◆ Material provided:

>>>>

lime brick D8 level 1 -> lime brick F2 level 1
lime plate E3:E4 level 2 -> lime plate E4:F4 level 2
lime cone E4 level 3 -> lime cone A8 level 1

<<<<
>>>>

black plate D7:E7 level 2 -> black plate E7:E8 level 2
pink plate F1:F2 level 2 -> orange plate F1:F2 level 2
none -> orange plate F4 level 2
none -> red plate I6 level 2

<<<<

◆ Assignment:
Count the lines of the data that hold the string "lime", and give that number as the entire reply.

◆ Result:
3